▸ THE TASK
Under this line is a listing; return exactly the lines starting at the one with "building: [301,111,385,198] -> none" and running down to the one with "building: [36,355,154,469] -> none", and leave out its pictures.

▸ THE INPUT
*****
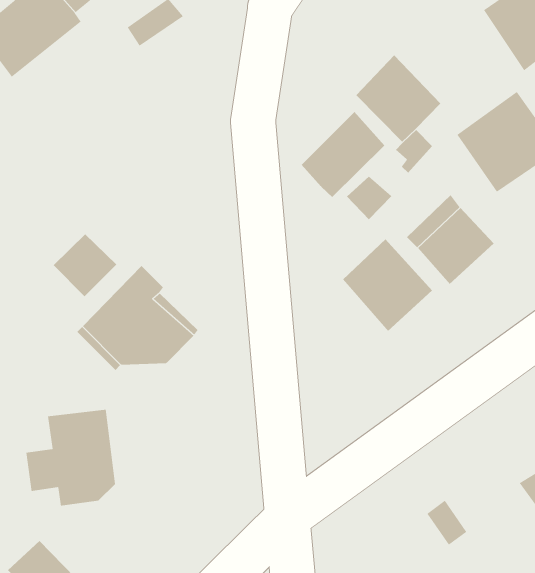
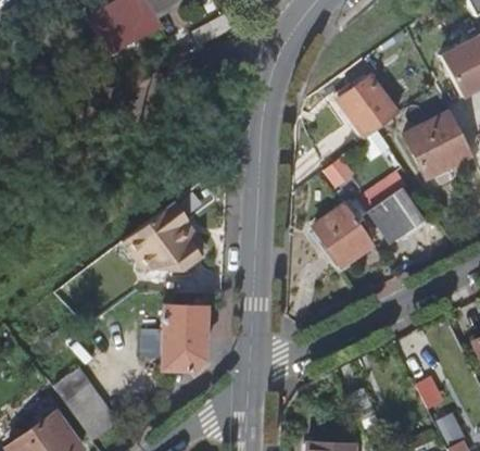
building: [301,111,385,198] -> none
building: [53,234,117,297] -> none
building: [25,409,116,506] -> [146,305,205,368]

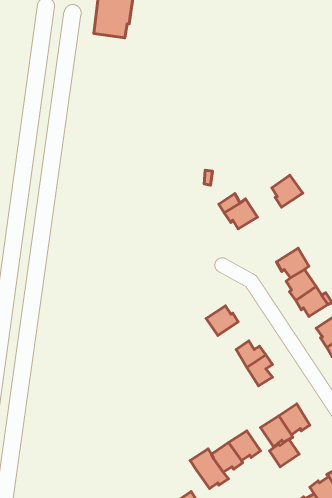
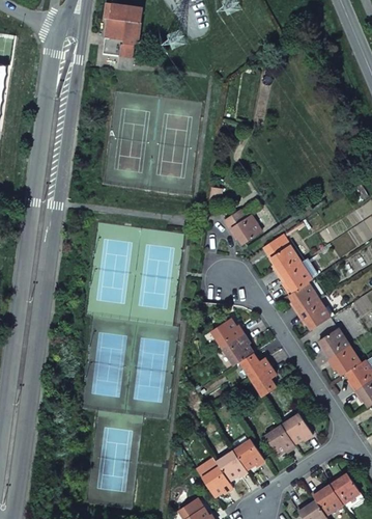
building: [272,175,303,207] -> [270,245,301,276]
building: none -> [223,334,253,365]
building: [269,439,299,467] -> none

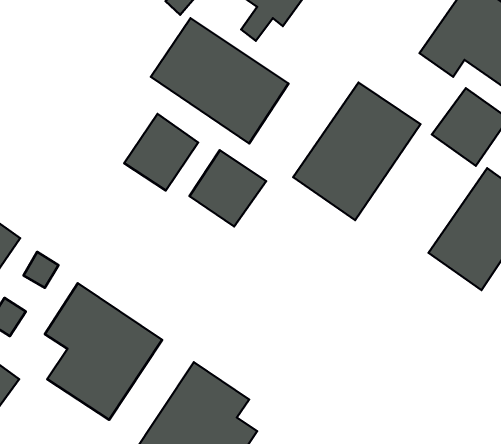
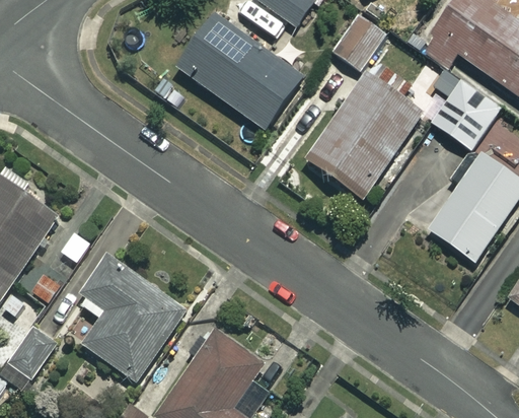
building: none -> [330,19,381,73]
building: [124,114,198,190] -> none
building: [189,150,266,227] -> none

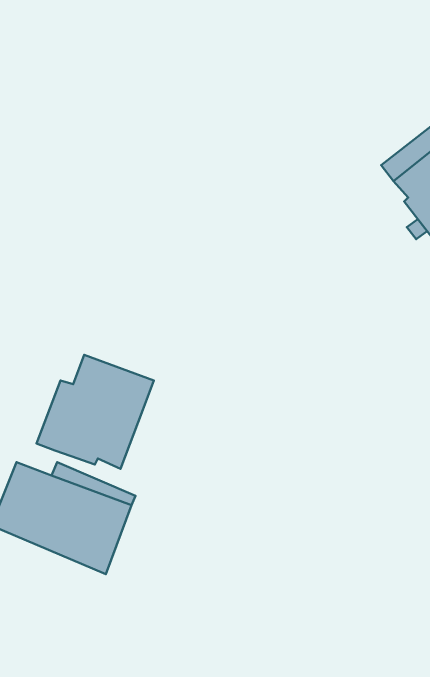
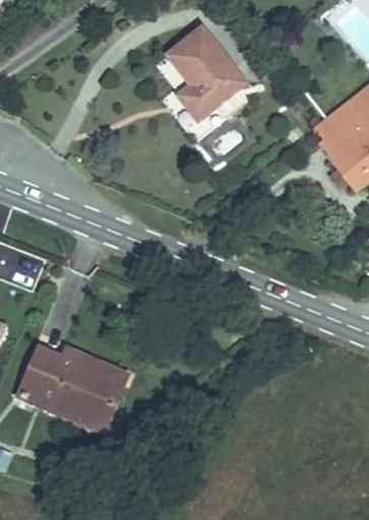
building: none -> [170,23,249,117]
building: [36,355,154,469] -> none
*****
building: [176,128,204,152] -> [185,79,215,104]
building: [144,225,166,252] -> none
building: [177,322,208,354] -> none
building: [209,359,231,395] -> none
*****
▸ TASK ANSWER
building: [301,111,385,198] -> none
building: [53,234,117,297] -> none
building: [25,409,116,506] -> [146,305,205,368]

building: [272,175,303,207] -> [270,245,301,276]
building: none -> [223,334,253,365]
building: [269,439,299,467] -> none

building: none -> [330,19,381,73]
building: [124,114,198,190] -> none
building: [189,150,266,227] -> none

building: none -> [170,23,249,117]
building: [36,355,154,469] -> none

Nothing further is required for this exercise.